Image change detection data
=-=-=

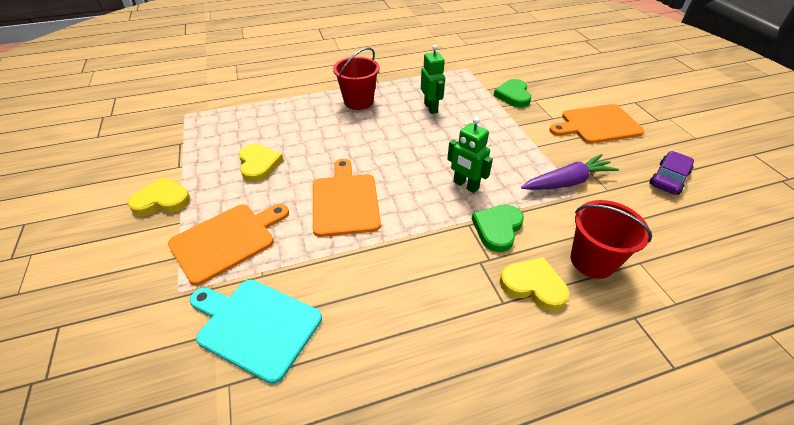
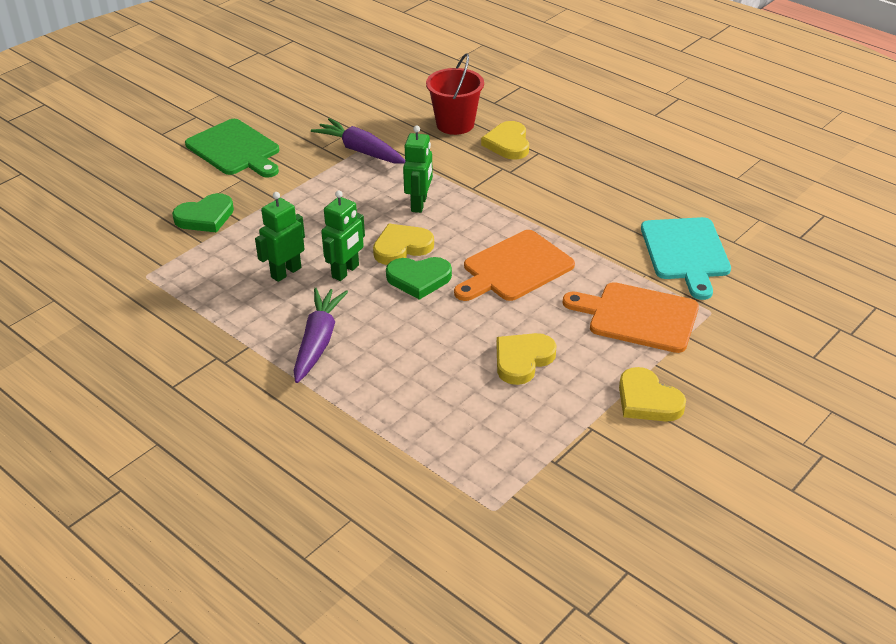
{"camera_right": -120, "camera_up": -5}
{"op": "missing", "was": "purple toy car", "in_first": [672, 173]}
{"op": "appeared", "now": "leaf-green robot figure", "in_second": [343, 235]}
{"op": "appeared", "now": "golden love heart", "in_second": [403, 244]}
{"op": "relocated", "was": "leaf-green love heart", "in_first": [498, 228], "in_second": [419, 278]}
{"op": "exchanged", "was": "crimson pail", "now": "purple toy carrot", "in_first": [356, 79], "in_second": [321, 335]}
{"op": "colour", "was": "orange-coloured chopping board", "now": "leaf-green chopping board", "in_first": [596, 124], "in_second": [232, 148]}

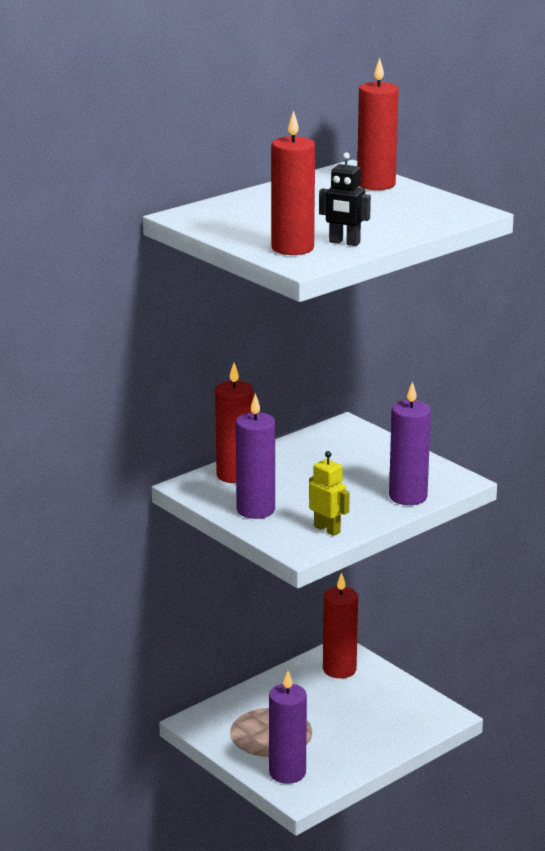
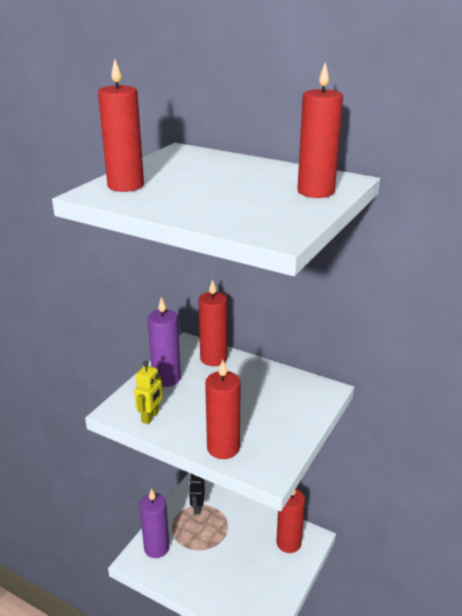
{"camera_right": 70, "camera_up": 5}
{"op": "relocated", "was": "ebony robot figure", "in_first": [345, 199], "in_second": [197, 494]}
{"op": "colour", "was": "purple pillar candle", "now": "crimson pillar candle", "in_first": [410, 443], "in_second": [223, 409]}

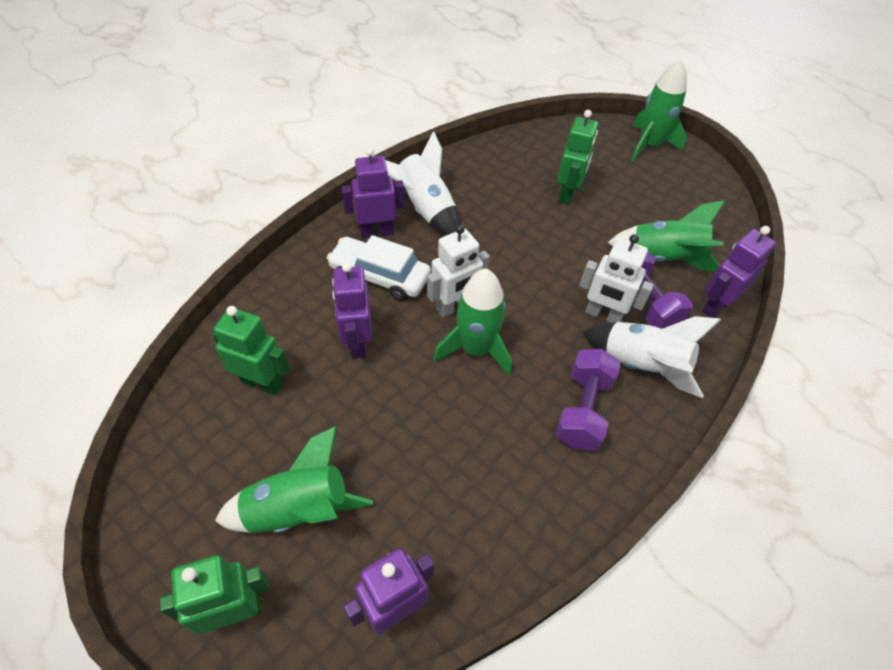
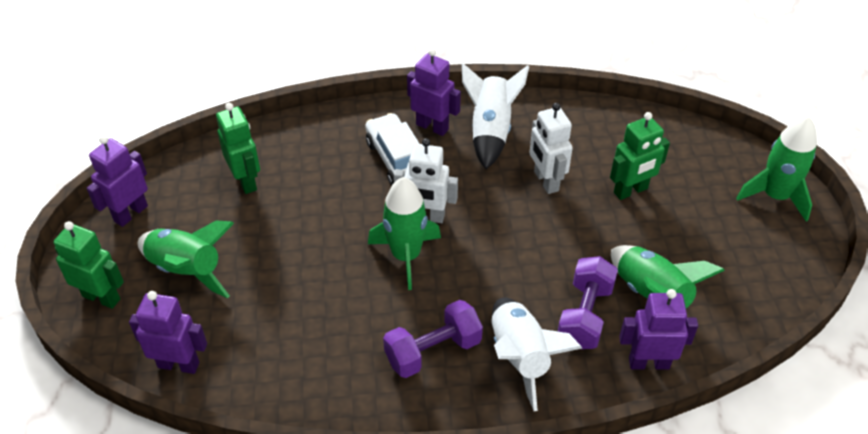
{"camera_right": 45, "camera_up": -5}
{"op": "relocated", "was": "purple robot figure", "in_first": [352, 310], "in_second": [117, 181]}
{"op": "relocated", "was": "snow-white robot figure", "in_first": [616, 278], "in_second": [551, 148]}

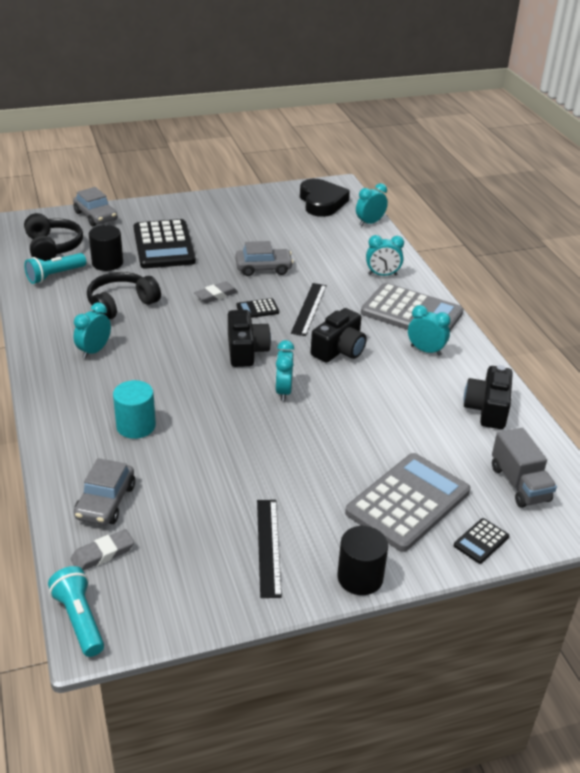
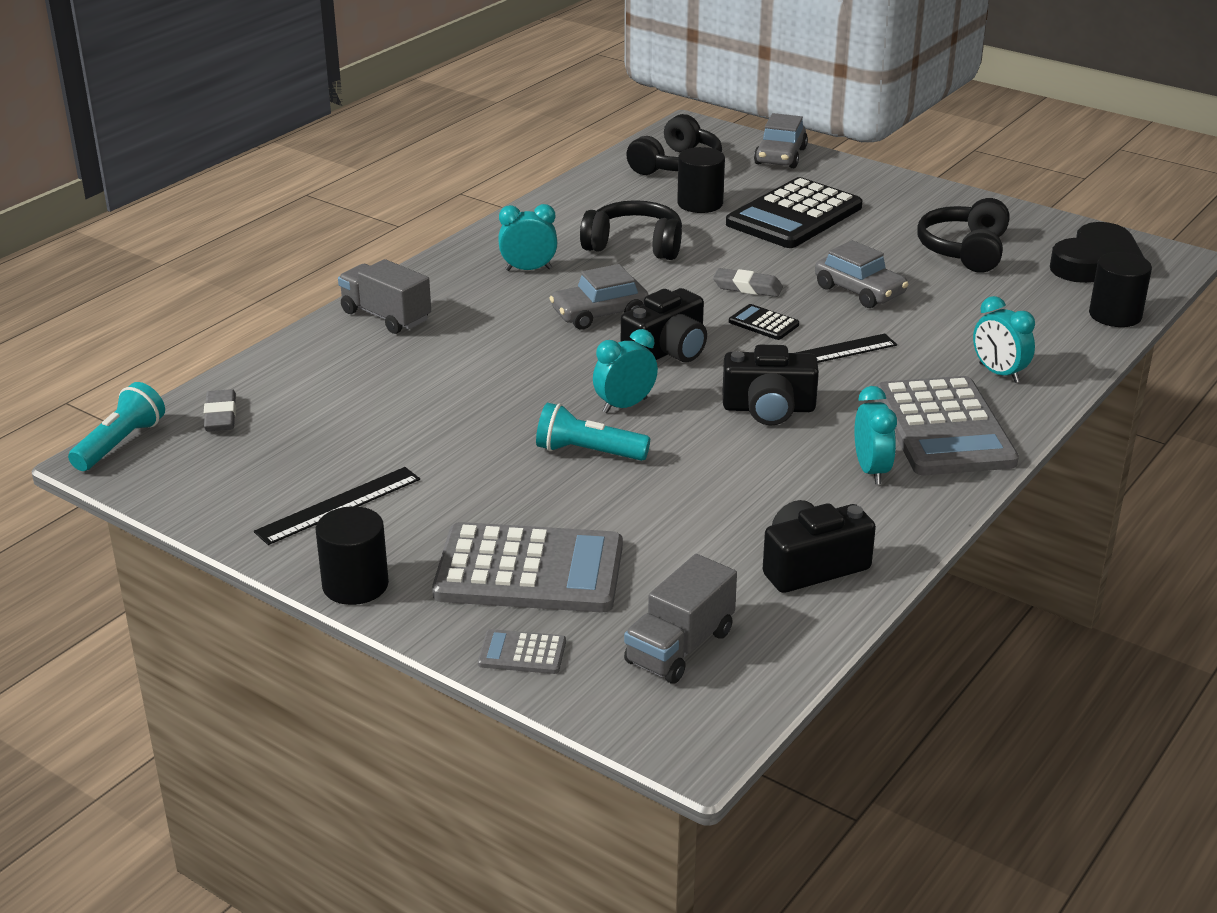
{"camera_right": 55, "camera_up": -5}
{"op": "missing", "was": "turquoise solid cylinder", "in_first": [134, 409]}
{"op": "appeared", "now": "grey truck", "in_second": [384, 296]}
{"op": "appeared", "now": "ebony over-ear headphones", "in_second": [963, 235]}
{"op": "relocated", "was": "turquoise torch", "in_first": [55, 268], "in_second": [593, 432]}
{"op": "relocated", "was": "grey toy car", "in_first": [104, 491], "in_second": [598, 296]}
{"op": "exchanged", "was": "turquoise bedside clock", "now": "ebony solid cylinder", "in_first": [372, 204], "in_second": [1120, 289]}
{"op": "colour", "was": "ebony pocket calculator", "now": "grey pocket calculator", "in_first": [481, 541], "in_second": [522, 651]}
{"op": "spun", "was": "grey gum eraser", "in_first": [102, 550], "in_second": [220, 410], "clockwise": 60}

=-=-=

#### Exercise description
Wherever the string "appeared" occurs in the data, copy the line that holds it.

#### Written response
{"op": "appeared", "now": "leaf-green robot figure", "in_second": [343, 235]}
{"op": "appeared", "now": "golden love heart", "in_second": [403, 244]}
{"op": "appeared", "now": "grey truck", "in_second": [384, 296]}
{"op": "appeared", "now": "ebony over-ear headphones", "in_second": [963, 235]}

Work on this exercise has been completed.